[Object correspondence data]
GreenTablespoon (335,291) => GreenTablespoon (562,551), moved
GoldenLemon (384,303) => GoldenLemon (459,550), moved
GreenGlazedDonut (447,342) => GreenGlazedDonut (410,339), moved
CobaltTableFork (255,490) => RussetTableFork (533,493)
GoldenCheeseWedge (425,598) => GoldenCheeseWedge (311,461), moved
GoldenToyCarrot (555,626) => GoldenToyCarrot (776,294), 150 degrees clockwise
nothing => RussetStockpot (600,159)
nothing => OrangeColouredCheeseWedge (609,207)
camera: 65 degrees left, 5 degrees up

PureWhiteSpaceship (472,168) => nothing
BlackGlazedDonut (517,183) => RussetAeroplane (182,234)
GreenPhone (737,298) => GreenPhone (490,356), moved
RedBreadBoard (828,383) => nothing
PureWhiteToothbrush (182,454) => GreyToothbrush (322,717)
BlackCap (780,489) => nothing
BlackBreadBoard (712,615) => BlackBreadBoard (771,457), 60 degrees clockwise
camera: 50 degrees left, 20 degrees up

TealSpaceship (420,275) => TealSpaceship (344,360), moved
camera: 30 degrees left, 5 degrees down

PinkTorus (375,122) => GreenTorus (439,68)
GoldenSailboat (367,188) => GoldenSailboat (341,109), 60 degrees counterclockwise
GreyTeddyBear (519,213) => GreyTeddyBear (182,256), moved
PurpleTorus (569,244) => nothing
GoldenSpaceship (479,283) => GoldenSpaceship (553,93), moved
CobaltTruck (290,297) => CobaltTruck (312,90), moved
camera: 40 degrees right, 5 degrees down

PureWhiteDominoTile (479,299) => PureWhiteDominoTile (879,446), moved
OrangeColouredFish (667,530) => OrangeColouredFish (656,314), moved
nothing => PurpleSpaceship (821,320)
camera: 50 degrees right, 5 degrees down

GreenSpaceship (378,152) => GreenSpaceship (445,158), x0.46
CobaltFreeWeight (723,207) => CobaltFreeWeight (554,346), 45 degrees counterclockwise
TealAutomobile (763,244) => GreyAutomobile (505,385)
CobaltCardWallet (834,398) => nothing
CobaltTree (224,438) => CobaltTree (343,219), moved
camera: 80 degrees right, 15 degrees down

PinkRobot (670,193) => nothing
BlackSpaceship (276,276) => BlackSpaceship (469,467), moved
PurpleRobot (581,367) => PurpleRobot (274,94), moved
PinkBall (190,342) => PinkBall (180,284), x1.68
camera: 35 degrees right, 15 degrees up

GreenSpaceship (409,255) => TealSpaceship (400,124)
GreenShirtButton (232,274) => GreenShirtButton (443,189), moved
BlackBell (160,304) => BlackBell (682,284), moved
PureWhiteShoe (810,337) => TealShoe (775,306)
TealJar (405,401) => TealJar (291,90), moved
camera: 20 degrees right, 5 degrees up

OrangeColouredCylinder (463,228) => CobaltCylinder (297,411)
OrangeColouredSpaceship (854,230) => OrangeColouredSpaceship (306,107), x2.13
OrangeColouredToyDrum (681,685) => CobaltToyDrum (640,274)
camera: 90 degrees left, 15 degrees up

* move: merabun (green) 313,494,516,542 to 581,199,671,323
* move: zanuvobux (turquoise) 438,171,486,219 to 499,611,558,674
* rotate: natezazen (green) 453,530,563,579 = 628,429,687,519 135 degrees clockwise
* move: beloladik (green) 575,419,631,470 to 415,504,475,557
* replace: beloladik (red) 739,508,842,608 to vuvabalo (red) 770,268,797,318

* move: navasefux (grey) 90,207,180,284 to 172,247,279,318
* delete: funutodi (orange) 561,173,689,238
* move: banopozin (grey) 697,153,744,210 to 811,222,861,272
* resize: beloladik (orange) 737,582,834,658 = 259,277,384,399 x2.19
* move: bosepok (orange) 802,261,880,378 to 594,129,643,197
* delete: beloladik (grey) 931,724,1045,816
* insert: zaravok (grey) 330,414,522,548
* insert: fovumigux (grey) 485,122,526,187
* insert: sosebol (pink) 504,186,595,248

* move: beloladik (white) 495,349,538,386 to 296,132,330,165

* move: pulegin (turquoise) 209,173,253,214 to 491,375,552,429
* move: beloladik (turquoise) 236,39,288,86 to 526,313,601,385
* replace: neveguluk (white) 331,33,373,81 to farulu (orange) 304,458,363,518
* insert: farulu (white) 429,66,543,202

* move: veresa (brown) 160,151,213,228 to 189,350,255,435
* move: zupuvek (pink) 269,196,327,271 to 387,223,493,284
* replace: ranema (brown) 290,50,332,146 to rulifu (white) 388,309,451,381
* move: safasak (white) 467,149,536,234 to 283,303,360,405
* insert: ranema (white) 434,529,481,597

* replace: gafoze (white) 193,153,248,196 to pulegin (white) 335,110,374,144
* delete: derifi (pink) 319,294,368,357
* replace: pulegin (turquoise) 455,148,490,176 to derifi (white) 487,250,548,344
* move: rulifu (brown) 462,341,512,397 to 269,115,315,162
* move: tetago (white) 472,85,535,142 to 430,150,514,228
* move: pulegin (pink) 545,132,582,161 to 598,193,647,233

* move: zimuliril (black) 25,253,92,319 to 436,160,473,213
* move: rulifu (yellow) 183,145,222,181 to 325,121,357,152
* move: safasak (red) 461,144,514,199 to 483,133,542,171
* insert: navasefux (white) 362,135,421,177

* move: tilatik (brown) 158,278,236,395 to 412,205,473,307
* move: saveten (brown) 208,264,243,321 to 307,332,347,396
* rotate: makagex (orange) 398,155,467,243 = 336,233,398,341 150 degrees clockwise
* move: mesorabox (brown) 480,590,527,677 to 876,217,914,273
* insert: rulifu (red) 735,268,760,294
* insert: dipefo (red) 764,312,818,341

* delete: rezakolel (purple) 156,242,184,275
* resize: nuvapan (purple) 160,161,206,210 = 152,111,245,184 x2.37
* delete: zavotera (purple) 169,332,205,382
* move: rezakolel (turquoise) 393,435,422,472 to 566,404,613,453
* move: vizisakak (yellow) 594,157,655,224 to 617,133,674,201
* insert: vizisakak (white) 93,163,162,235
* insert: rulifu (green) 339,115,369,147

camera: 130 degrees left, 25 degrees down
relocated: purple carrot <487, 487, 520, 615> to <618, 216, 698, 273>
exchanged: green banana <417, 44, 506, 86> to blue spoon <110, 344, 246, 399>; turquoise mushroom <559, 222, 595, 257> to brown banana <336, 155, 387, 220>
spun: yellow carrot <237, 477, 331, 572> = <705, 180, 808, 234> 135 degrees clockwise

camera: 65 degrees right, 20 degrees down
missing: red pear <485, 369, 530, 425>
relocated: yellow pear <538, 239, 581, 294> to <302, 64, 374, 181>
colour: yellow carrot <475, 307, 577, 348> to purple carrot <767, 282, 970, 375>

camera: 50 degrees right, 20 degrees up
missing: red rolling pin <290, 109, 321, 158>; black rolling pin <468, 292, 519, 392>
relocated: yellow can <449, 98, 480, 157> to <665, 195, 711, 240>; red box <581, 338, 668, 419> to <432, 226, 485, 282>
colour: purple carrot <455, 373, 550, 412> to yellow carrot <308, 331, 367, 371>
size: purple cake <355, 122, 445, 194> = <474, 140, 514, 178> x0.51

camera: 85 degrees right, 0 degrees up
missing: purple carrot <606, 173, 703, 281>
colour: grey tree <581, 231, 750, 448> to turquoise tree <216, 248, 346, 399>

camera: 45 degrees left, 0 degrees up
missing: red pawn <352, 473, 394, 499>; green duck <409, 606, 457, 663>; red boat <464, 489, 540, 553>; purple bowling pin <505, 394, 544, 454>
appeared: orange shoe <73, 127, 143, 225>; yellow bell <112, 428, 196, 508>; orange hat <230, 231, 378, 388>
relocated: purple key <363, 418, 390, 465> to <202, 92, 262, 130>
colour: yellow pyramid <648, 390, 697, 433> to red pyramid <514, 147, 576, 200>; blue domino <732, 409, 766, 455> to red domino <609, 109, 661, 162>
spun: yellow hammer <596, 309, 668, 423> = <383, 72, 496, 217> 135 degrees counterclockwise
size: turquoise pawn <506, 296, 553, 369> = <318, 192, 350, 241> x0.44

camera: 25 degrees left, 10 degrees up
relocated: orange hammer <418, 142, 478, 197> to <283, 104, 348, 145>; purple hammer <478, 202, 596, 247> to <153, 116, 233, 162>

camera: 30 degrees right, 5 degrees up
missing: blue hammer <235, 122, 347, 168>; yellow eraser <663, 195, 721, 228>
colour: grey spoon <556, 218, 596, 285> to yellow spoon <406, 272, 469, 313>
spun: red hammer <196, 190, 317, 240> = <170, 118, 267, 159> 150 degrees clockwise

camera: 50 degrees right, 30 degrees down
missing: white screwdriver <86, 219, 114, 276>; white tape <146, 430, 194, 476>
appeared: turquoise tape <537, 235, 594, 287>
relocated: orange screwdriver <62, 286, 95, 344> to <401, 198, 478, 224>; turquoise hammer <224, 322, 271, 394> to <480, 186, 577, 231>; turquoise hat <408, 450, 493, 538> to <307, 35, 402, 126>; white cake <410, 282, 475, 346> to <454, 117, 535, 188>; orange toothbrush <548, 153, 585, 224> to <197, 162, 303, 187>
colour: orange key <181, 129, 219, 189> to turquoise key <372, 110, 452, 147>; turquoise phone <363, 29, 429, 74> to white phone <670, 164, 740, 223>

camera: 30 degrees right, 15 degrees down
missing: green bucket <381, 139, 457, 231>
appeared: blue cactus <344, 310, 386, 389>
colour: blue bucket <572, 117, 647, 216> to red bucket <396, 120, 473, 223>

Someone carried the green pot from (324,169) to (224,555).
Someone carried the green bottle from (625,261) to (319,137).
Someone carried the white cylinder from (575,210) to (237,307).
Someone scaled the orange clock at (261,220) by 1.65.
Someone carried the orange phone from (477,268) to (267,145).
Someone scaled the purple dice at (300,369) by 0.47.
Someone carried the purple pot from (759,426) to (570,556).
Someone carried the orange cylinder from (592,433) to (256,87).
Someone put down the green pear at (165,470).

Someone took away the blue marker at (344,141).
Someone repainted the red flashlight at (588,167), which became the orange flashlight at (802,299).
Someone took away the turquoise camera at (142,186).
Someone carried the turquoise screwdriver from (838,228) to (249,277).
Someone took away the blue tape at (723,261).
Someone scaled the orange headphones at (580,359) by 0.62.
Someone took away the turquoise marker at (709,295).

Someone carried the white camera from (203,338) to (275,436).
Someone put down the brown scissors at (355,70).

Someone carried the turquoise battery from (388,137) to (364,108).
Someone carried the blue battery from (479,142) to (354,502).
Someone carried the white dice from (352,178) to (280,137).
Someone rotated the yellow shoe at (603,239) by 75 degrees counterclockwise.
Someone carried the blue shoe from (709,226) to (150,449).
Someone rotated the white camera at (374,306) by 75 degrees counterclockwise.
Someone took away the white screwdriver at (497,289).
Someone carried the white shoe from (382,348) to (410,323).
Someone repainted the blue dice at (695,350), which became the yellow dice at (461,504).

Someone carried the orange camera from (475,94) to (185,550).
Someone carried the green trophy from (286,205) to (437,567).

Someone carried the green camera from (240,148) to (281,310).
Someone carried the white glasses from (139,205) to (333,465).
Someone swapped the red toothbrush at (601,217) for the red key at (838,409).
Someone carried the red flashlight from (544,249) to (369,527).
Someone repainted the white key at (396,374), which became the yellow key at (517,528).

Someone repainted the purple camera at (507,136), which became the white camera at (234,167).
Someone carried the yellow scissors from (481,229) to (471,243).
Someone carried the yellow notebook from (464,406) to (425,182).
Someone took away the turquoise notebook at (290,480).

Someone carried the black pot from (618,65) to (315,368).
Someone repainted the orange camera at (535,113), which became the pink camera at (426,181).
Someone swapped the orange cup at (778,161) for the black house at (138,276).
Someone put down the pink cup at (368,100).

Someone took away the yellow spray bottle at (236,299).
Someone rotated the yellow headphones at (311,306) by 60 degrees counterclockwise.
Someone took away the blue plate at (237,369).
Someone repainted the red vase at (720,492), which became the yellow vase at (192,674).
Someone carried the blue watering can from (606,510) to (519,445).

• [Task objective]
From the records above, copy out the line with "Someone carried the white cylinder", the line with "Someone carried the orange cylinder", and every line between them, word for word.

• [Result for this exercise]
Someone carried the white cylinder from (575,210) to (237,307).
Someone scaled the orange clock at (261,220) by 1.65.
Someone carried the orange phone from (477,268) to (267,145).
Someone scaled the purple dice at (300,369) by 0.47.
Someone carried the purple pot from (759,426) to (570,556).
Someone carried the orange cylinder from (592,433) to (256,87).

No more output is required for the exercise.